AIM OF THE EXERCISE ▸ Starting at the line that holds "- type: rotate" and stopping at the line that holds "after: marchewka [fioletowy]", restate the records below word for word, with both of those lines included.

- - -

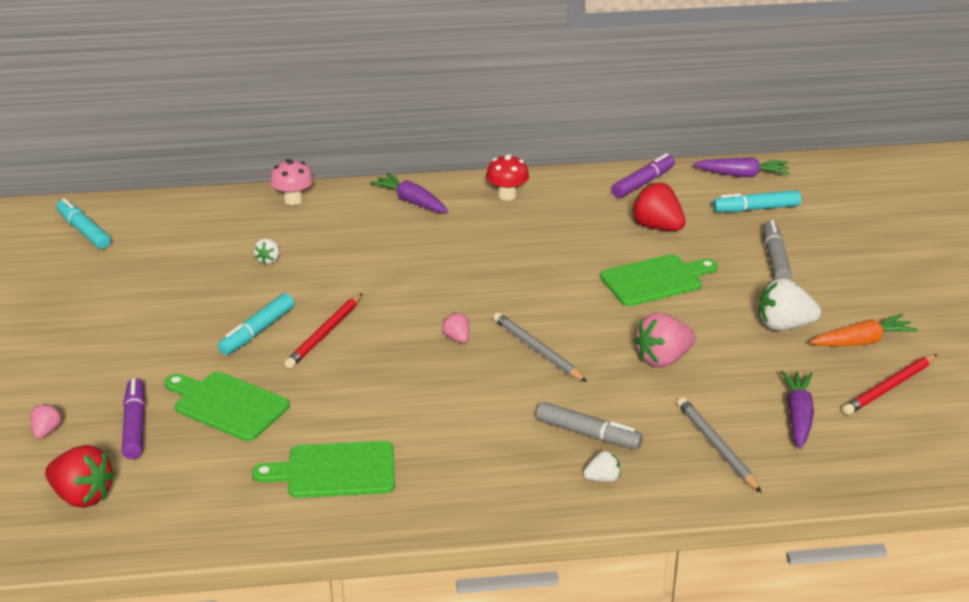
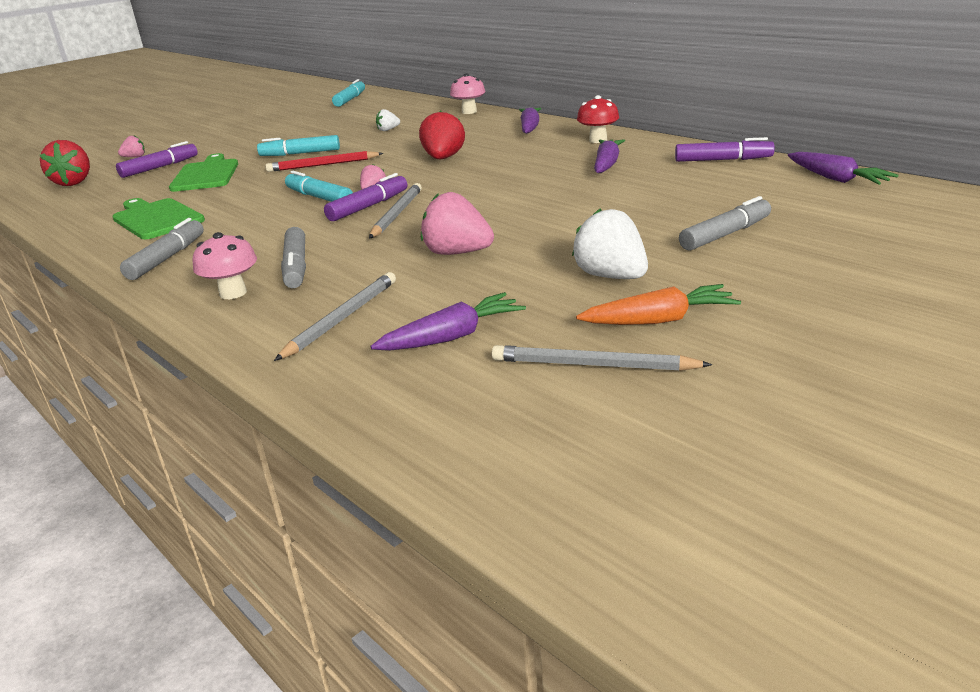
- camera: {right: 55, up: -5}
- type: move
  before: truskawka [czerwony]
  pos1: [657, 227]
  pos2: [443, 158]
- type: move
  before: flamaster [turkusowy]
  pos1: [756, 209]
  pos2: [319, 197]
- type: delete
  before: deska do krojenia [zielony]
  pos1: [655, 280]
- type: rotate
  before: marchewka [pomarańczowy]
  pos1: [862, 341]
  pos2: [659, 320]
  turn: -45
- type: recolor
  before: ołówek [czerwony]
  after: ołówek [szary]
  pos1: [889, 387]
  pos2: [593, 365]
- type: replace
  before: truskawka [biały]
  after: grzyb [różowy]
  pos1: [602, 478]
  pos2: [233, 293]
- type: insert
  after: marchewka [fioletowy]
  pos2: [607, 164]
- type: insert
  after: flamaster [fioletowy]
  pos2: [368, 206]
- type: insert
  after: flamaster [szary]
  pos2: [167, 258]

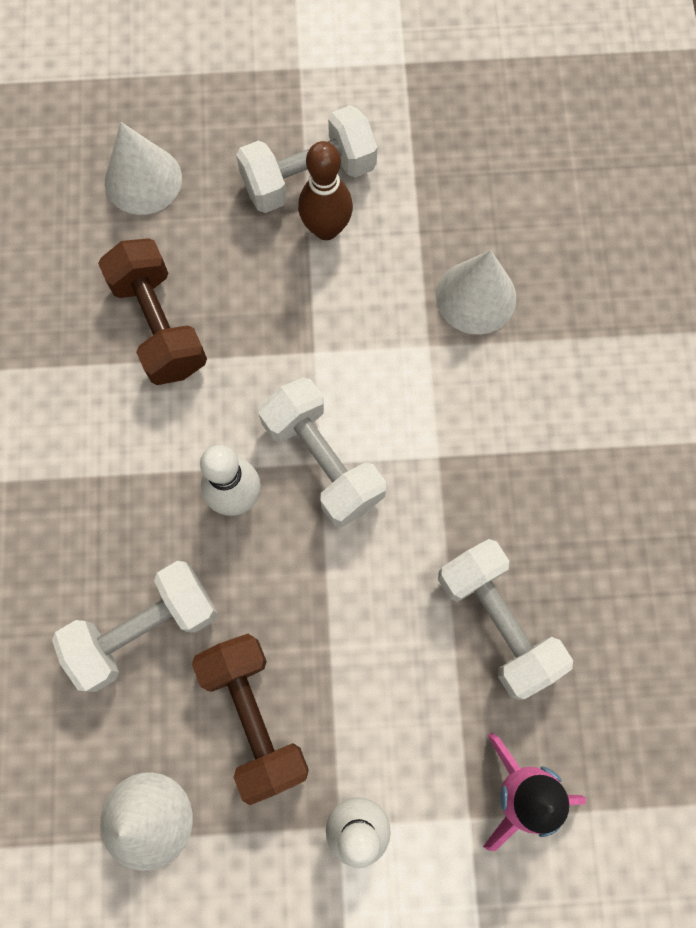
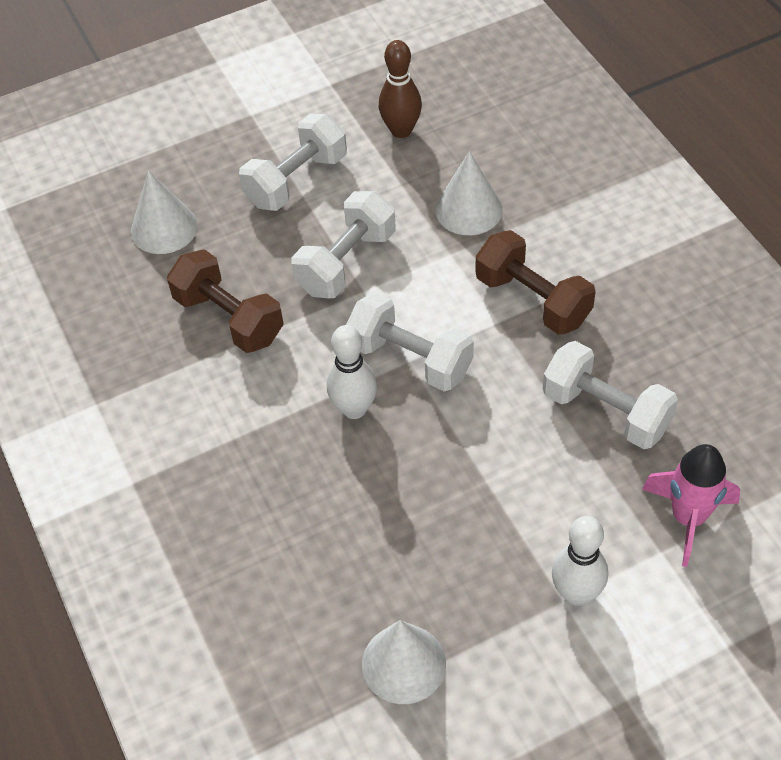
- camera: {right: -20, up: -20}
- type: move
  before: kręgiel [brązowy]
  pos1: [326, 228]
  pos2: [401, 130]
- type: move
  before: hantel [biały]
  pos1: [144, 629]
  pos2: [346, 262]
- type: move
  before: hantel [brązowy]
  pos1: [254, 717]
  pos2: [532, 300]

- - -

SOLUTION BELOW ▸
- type: rotate
  before: marchewka [pomarańczowy]
  pos1: [862, 341]
  pos2: [659, 320]
  turn: -45
- type: recolor
  before: ołówek [czerwony]
  after: ołówek [szary]
  pos1: [889, 387]
  pos2: [593, 365]
- type: replace
  before: truskawka [biały]
  after: grzyb [różowy]
  pos1: [602, 478]
  pos2: [233, 293]
- type: insert
  after: marchewka [fioletowy]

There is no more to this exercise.